'''
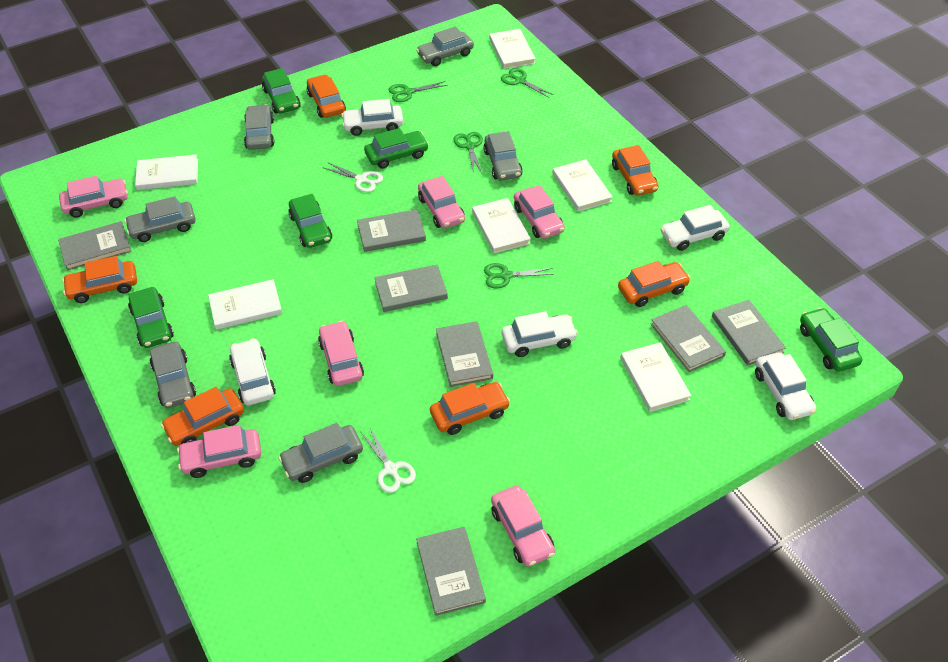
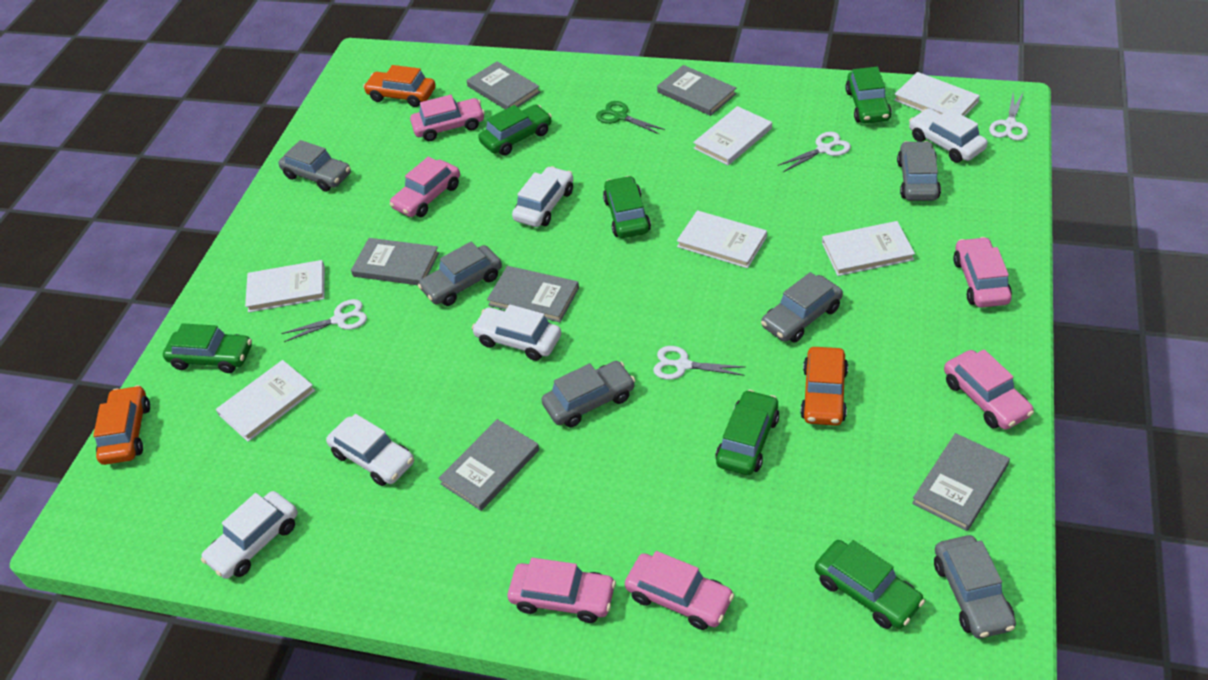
green car: 5 -> 6
green scissors: 4 -> 1
grey book: 7 -> 6
orange car: 6 -> 3
white scissors: 2 -> 4

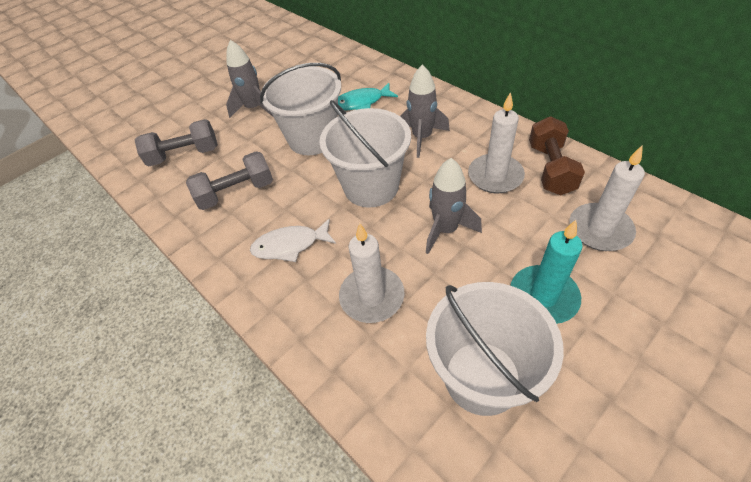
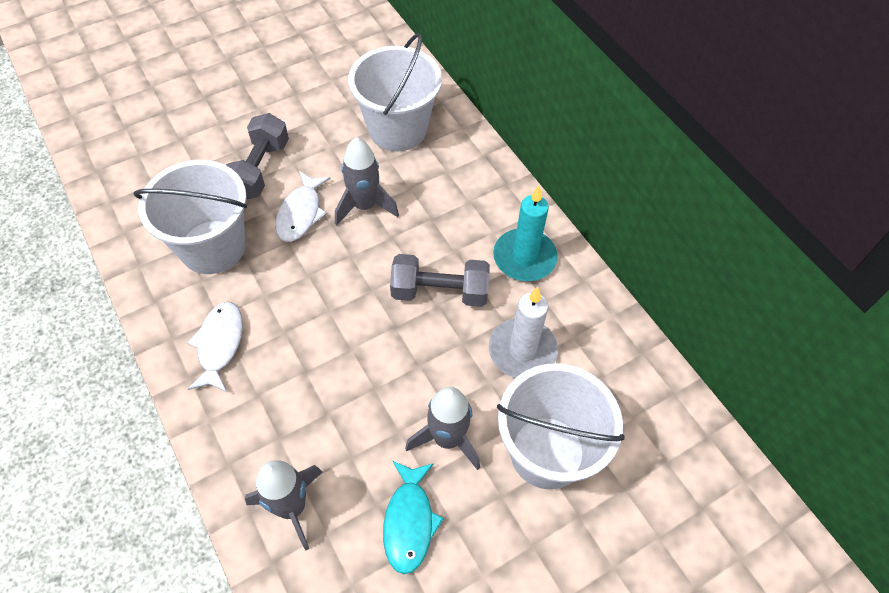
brown dumbbell: 1 -> 0
white candle: 3 -> 1
white fish: 1 -> 2

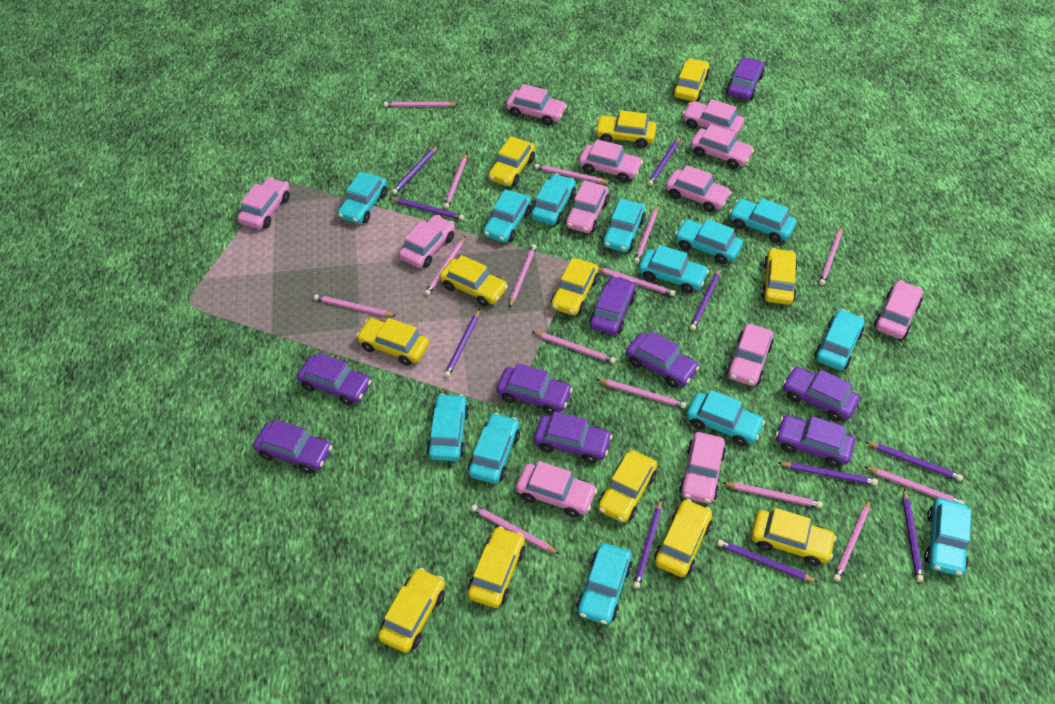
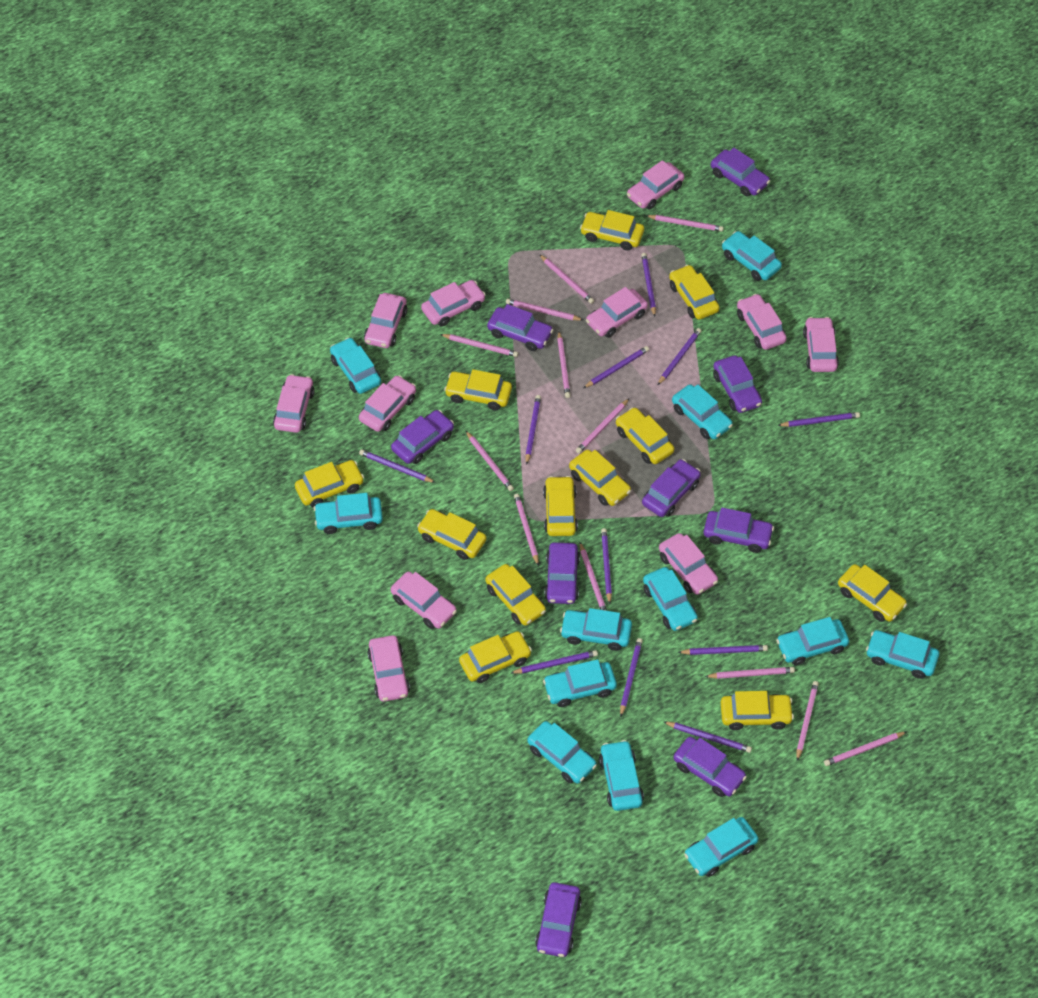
pink car: 12 -> 11
pink pencil: 15 -> 12
purple pencil: 10 -> 11
turquoise car: 13 -> 12

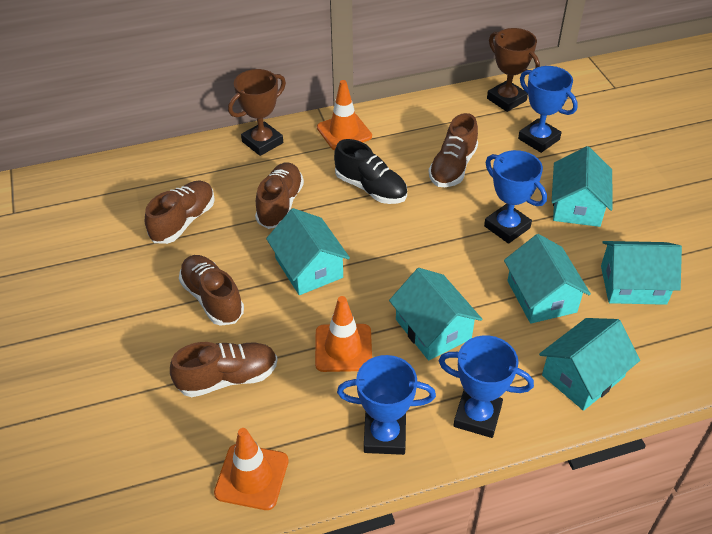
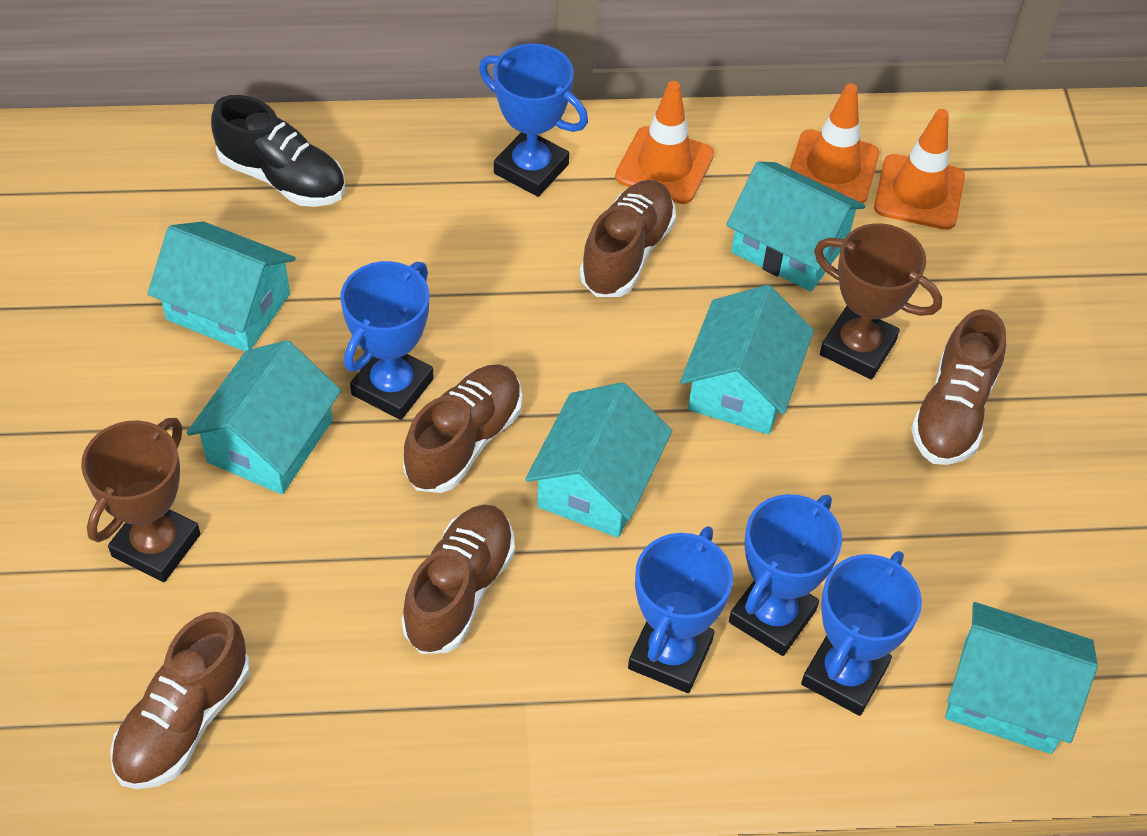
blue trophy: 4 -> 5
'''
> _Exercise requirements_
Excluding all images, transcribe the material word for word.

> _Response for this exercise_
green car: 5 -> 6
green scissors: 4 -> 1
grey book: 7 -> 6
orange car: 6 -> 3
white scissors: 2 -> 4

brown dumbbell: 1 -> 0
white candle: 3 -> 1
white fish: 1 -> 2

pink car: 12 -> 11
pink pencil: 15 -> 12
purple pencil: 10 -> 11
turquoise car: 13 -> 12

blue trophy: 4 -> 5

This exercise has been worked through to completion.